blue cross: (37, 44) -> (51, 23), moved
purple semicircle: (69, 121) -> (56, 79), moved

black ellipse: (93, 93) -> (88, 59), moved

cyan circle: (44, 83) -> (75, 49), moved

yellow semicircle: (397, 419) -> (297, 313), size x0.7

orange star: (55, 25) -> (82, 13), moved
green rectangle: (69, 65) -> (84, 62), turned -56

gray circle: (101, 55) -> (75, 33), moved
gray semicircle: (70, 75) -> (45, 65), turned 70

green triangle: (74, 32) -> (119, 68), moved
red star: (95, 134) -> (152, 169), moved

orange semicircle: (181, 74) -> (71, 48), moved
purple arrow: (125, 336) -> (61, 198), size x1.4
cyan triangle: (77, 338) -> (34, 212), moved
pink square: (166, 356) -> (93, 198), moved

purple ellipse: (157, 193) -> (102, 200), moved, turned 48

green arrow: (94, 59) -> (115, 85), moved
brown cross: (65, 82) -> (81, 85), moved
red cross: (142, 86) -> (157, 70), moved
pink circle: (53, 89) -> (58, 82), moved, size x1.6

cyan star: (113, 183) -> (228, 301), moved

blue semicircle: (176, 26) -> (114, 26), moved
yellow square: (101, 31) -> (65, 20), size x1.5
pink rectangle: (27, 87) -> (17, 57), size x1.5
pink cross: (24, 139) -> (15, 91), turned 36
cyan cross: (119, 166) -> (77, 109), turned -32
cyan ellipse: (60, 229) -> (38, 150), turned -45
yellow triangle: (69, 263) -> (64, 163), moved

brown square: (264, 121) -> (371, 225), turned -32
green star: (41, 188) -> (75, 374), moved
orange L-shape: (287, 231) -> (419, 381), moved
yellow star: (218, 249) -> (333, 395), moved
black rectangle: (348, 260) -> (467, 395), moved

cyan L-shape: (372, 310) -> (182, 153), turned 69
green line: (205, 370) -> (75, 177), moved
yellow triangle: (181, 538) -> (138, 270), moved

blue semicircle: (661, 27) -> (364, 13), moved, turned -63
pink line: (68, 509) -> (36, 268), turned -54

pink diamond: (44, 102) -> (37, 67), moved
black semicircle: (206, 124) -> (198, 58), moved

**EXERCISE INSTRUCTIONS**
Scan the material line by line and report each one that contains "cyan".

**RESULT FOR THIS TASK**
cyan circle: (44, 83) -> (75, 49), moved
cyan triangle: (77, 338) -> (34, 212), moved
cyan star: (113, 183) -> (228, 301), moved
cyan cross: (119, 166) -> (77, 109), turned -32
cyan ellipse: (60, 229) -> (38, 150), turned -45
cyan L-shape: (372, 310) -> (182, 153), turned 69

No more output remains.